PROVIDED MATERIAL section start

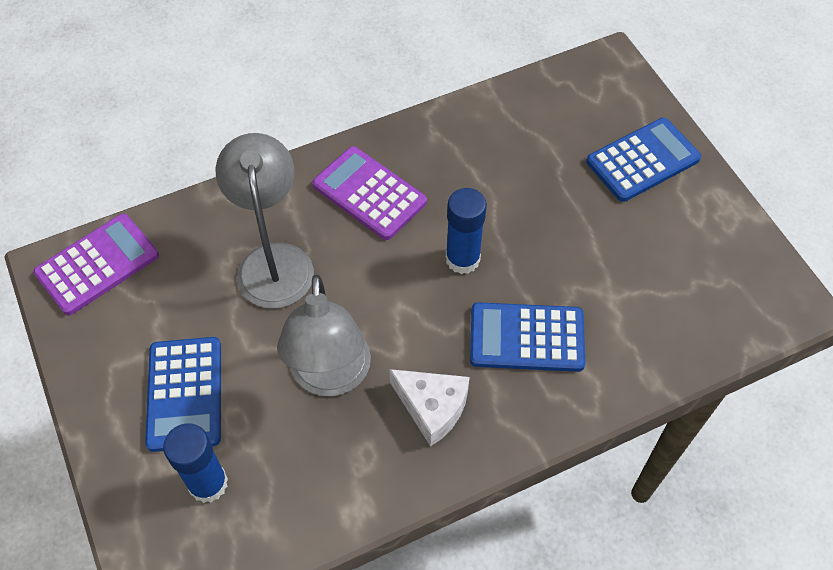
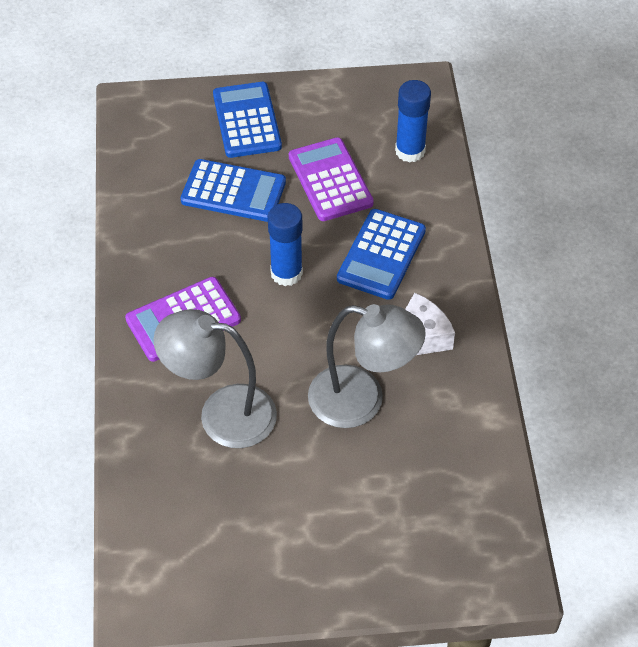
camera: 70 degrees left, 5 degrees down
purple calculator [33,214,159,316] -> purple calculator moved to [289,137,374,221]
blue calculator [145,337,221,452] -> blue calculator moved to [181,159,286,222]
blue glue stick [163,424,228,503] -> blue glue stick moved to [395,80,431,163]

PROVIDED MATERIAL section end

Please return each line of the listing exactly as written, excluding the images.

camera: 70 degrees left, 5 degrees down
purple calculator [33,214,159,316] -> purple calculator moved to [289,137,374,221]
blue calculator [145,337,221,452] -> blue calculator moved to [181,159,286,222]
blue glue stick [163,424,228,503] -> blue glue stick moved to [395,80,431,163]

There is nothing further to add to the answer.